Segment Start: Data for this exercise

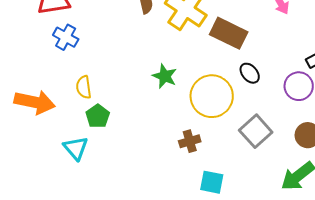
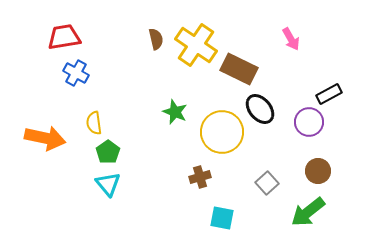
black ellipse: (250, 73) -> (260, 109), size x1.4
gray square: (256, 131) -> (267, 183), moved, size x0.7
cyan triangle: (76, 148) -> (108, 184), moved

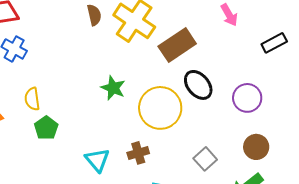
brown rectangle: (239, 69) -> (177, 45), turned -60
black rectangle: (329, 94) -> (274, 43), moved
cyan triangle: (108, 184) -> (97, 160), moved

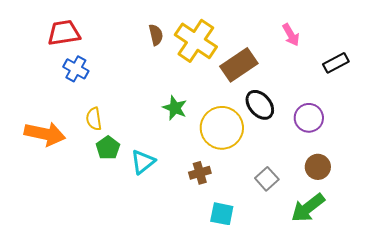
cyan triangle: (97, 160) -> (143, 162), moved, turned 32

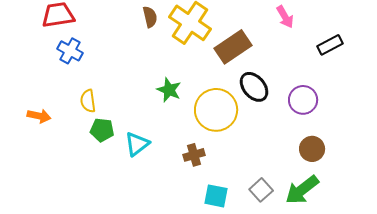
orange arrow: (45, 134) -> (39, 116), size x0.6
green pentagon: (108, 148) -> (102, 130), turned -30
gray square: (267, 179) -> (261, 190), moved

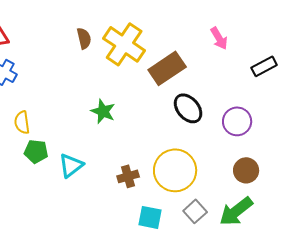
yellow circle: (216, 110) -> (175, 170), moved

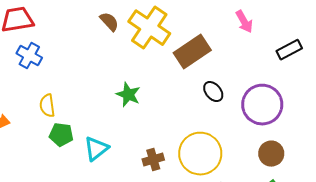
brown semicircle: (84, 38) -> (109, 22), turned -30
black ellipse: (188, 108) -> (213, 92), size x0.7
purple circle: (237, 121) -> (262, 105), size x1.4

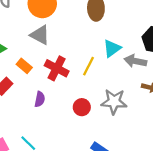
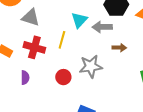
gray triangle: (40, 35) -> (31, 17), moved

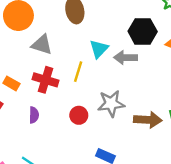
brown arrow: (119, 48) -> (148, 120), moved, size x1.6

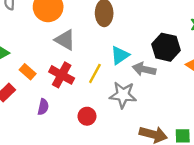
gray star: (111, 104) -> (123, 95), moved

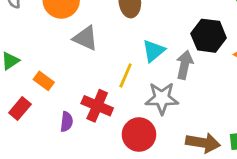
gray arrow: (144, 69) -> (185, 65), turned 95
red cross: (62, 75) -> (97, 106), moved
red circle: (87, 116) -> (139, 135), moved, size x1.5

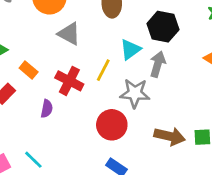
black hexagon: (209, 36) -> (163, 27), moved
red cross: (97, 106) -> (69, 81), moved

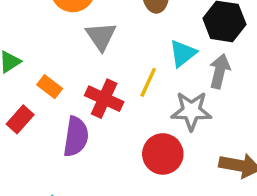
gray triangle: (69, 34) -> (101, 36), turned 30
purple semicircle: (47, 109) -> (76, 137), size x1.6

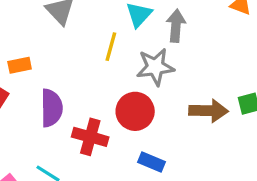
orange rectangle: (50, 87) -> (20, 65), turned -40
red cross: (104, 99) -> (90, 137), moved

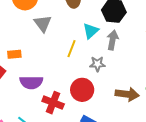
gray star: (155, 67) -> (97, 64), size x0.7
purple semicircle: (51, 108) -> (31, 82), turned 85

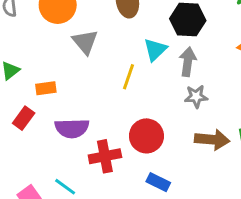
gray star: (97, 64) -> (196, 96), moved
red cross: (53, 103) -> (105, 156), turned -30

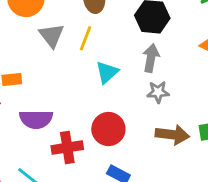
cyan triangle: (155, 50) -> (107, 72), moved
yellow line: (128, 77) -> (86, 38), moved

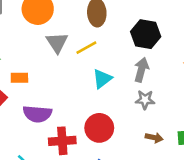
yellow line: (86, 38) -> (86, 48), turned 35
brown arrow: (172, 135) -> (154, 138), size x0.6

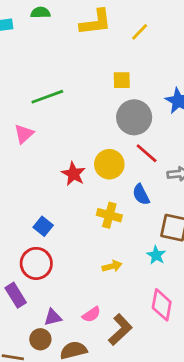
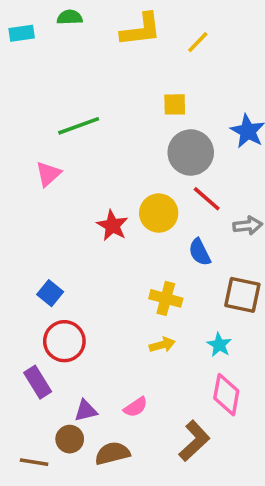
yellow cross: (109, 215) -> (166, 298), moved
blue square: (43, 226) -> (50, 293), moved
cyan star: (156, 255) -> (219, 345), moved
brown L-shape: (120, 330) -> (194, 441), moved

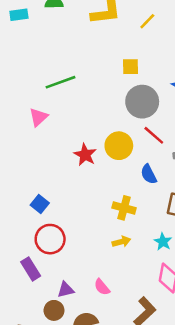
pink semicircle: (136, 407) -> (102, 287), turned 84

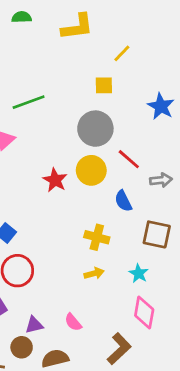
yellow line: (147, 21) -> (122, 53), moved
gray circle: (142, 102) -> (95, 129), moved

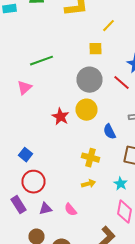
red line: (129, 159) -> (122, 83), moved
pink semicircle: (73, 322) -> (70, 210), moved
purple triangle: (34, 325) -> (46, 209), moved

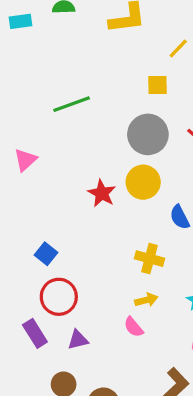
pink triangle: (24, 88) -> (25, 160), moved
pink semicircle: (70, 210) -> (134, 327), moved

Segment End: Data for this exercise

• [Assignment] Each record above needs to be transcribed word for word, with its pictures omitted.

• [Written response]
black ellipse: (250, 73) -> (260, 109), size x1.4
gray square: (256, 131) -> (267, 183), moved, size x0.7
cyan triangle: (76, 148) -> (108, 184), moved

brown rectangle: (239, 69) -> (177, 45), turned -60
black rectangle: (329, 94) -> (274, 43), moved
cyan triangle: (108, 184) -> (97, 160), moved

cyan triangle: (97, 160) -> (143, 162), moved, turned 32

orange arrow: (45, 134) -> (39, 116), size x0.6
green pentagon: (108, 148) -> (102, 130), turned -30
gray square: (267, 179) -> (261, 190), moved

yellow circle: (216, 110) -> (175, 170), moved

brown semicircle: (84, 38) -> (109, 22), turned -30
black ellipse: (188, 108) -> (213, 92), size x0.7
purple circle: (237, 121) -> (262, 105), size x1.4

gray triangle: (40, 35) -> (31, 17), moved

brown arrow: (119, 48) -> (148, 120), moved, size x1.6

gray star: (111, 104) -> (123, 95), moved

gray arrow: (144, 69) -> (185, 65), turned 95
red cross: (62, 75) -> (97, 106), moved
red circle: (87, 116) -> (139, 135), moved, size x1.5

black hexagon: (209, 36) -> (163, 27), moved
red cross: (97, 106) -> (69, 81), moved

gray triangle: (69, 34) -> (101, 36), turned 30
purple semicircle: (47, 109) -> (76, 137), size x1.6

orange rectangle: (50, 87) -> (20, 65), turned -40
red cross: (104, 99) -> (90, 137), moved

gray star: (155, 67) -> (97, 64), size x0.7
purple semicircle: (51, 108) -> (31, 82), turned 85

gray star: (97, 64) -> (196, 96), moved
red cross: (53, 103) -> (105, 156), turned -30

cyan triangle: (155, 50) -> (107, 72), moved
yellow line: (128, 77) -> (86, 38), moved

yellow line: (86, 38) -> (86, 48), turned 35
brown arrow: (172, 135) -> (154, 138), size x0.6

yellow cross: (109, 215) -> (166, 298), moved
blue square: (43, 226) -> (50, 293), moved
cyan star: (156, 255) -> (219, 345), moved
brown L-shape: (120, 330) -> (194, 441), moved

pink semicircle: (136, 407) -> (102, 287), turned 84

yellow line: (147, 21) -> (122, 53), moved
gray circle: (142, 102) -> (95, 129), moved

red line: (129, 159) -> (122, 83), moved
pink semicircle: (73, 322) -> (70, 210), moved
purple triangle: (34, 325) -> (46, 209), moved

pink triangle: (24, 88) -> (25, 160), moved
pink semicircle: (70, 210) -> (134, 327), moved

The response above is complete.